** Opening Materials provided block **
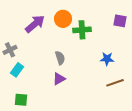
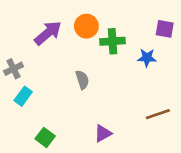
blue star: (107, 59) -> (147, 58), moved
purple triangle: (59, 79) -> (103, 133), moved
green square: (21, 100) -> (45, 137), moved, turned 32

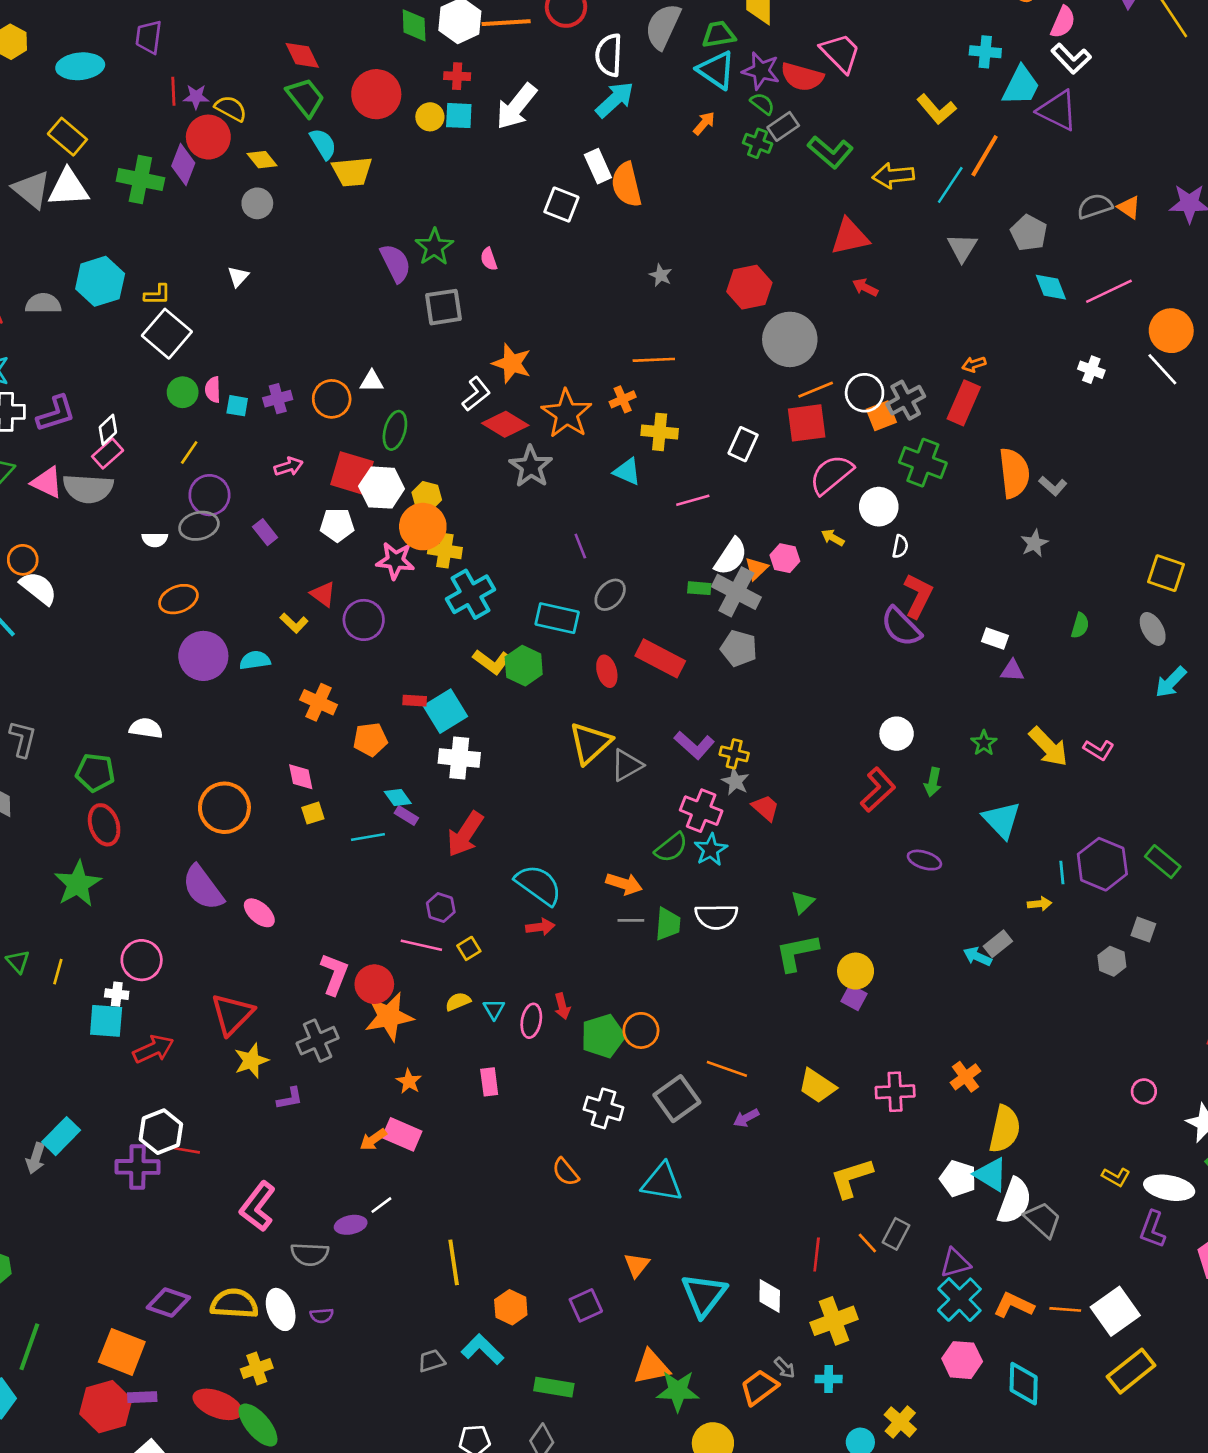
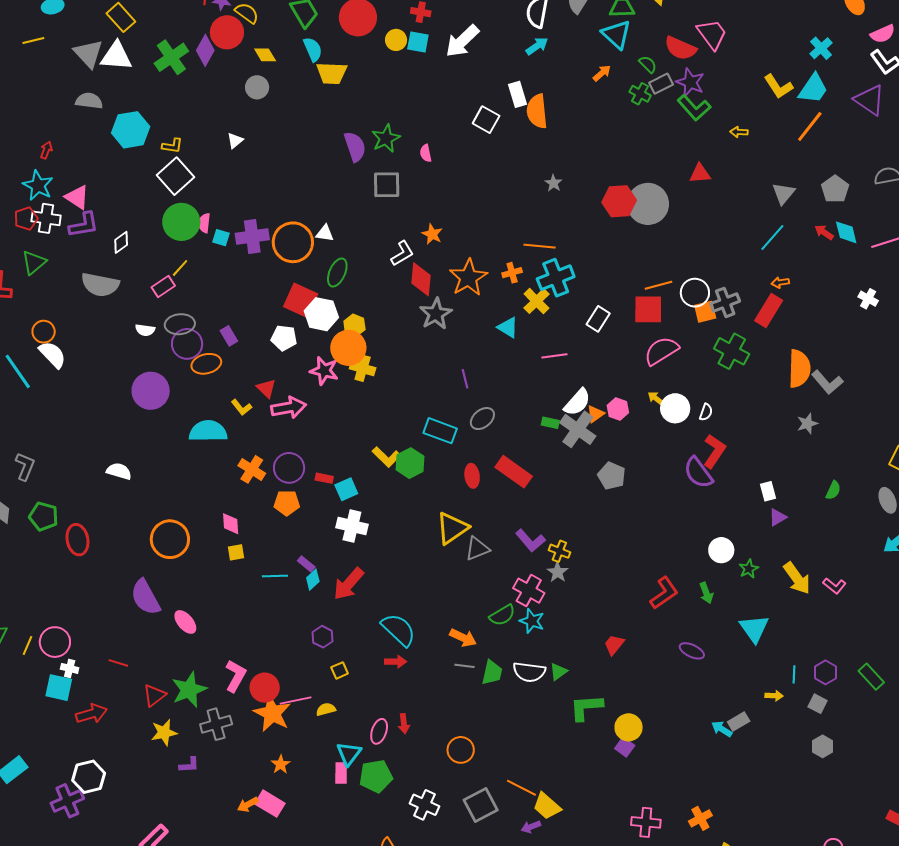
pink semicircle: (1063, 22) -> (883, 34), turned 35
cyan cross: (985, 52) -> (821, 48), turned 35
purple star: (761, 71) -> (690, 82), moved
cyan trapezoid: (1021, 86) -> (813, 89), moved
cyan arrow: (615, 100) -> (537, 46), size x0.7
yellow arrow: (893, 176) -> (739, 132), size x0.6
green cross: (140, 179) -> (171, 57), turned 36
cyan line: (950, 185) -> (772, 238), moved
red triangle: (850, 237) -> (700, 174), size x0.7
red arrow: (865, 287) -> (824, 232), moved
gray semicircle: (43, 304) -> (89, 101), moved
gray circle: (790, 339) -> (648, 204), moved
orange star: (512, 363) -> (432, 234), size x0.7
green circle: (183, 392) -> (181, 222), size x1.6
purple cross: (278, 399) -> (252, 237), size x1.5
orange circle: (332, 399) -> (293, 242), size x1.4
red diamond: (505, 424) -> (421, 279), turned 56
yellow cross: (660, 432) -> (536, 301), turned 32
pink rectangle: (108, 453) -> (163, 286), moved
pink arrow: (289, 467) -> (289, 408), moved, size x1.6
pink triangle: (47, 482) -> (77, 197), moved
gray L-shape: (1053, 486) -> (827, 382), size x1.5
purple circle: (209, 495) -> (187, 344), moved
white circle: (879, 507) -> (675, 408), moved
cyan cross: (471, 594) -> (556, 278), moved
orange ellipse: (178, 599) -> (206, 364), moved
purple circle: (364, 620) -> (289, 468), moved
white rectangle: (995, 638) -> (768, 491), turned 48
gray pentagon: (739, 648) -> (612, 476), moved
purple circle: (203, 656) -> (151, 391), moved
cyan semicircle: (255, 660) -> (208, 431), size x1.6
purple triangle: (1012, 671) -> (778, 517), turned -42
cyan square: (445, 711) -> (346, 489), size x0.7
white circle: (897, 734) -> (721, 550), moved
green pentagon: (95, 773) -> (43, 516), moved
green arrow: (933, 782) -> (706, 593), turned -40
cyan diamond: (398, 798) -> (313, 580), moved, turned 75
red trapezoid: (766, 808) -> (614, 645), moved, turned -100
cyan star: (711, 850) -> (532, 621), turned -30
purple hexagon: (1102, 864) -> (825, 672), size x0.6
green star: (78, 884) -> (189, 690), moved
green triangle: (803, 902) -> (558, 672), moved
gray square: (1143, 930) -> (817, 704), moved
pink line: (421, 945) -> (296, 700), moved, turned -32
pink circle: (142, 960) -> (55, 642), moved
cyan triangle: (494, 1009) -> (349, 754), moved, size x1.5
red triangle: (232, 1014) -> (154, 695), size x0.7
orange star: (389, 1016) -> (272, 713), turned 30
green pentagon: (603, 1036) -> (376, 776), moved
yellow trapezoid: (817, 1086) -> (547, 806), moved
red line: (187, 1150) -> (118, 663), moved
purple cross: (137, 1167) -> (67, 801), turned -32

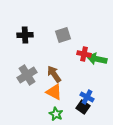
** Closing Materials provided block **
Return each line of the entries that holds the string "pentagon".

* _Task response_:
gray pentagon: (739, 648) -> (612, 476), moved
green pentagon: (95, 773) -> (43, 516), moved
green pentagon: (603, 1036) -> (376, 776), moved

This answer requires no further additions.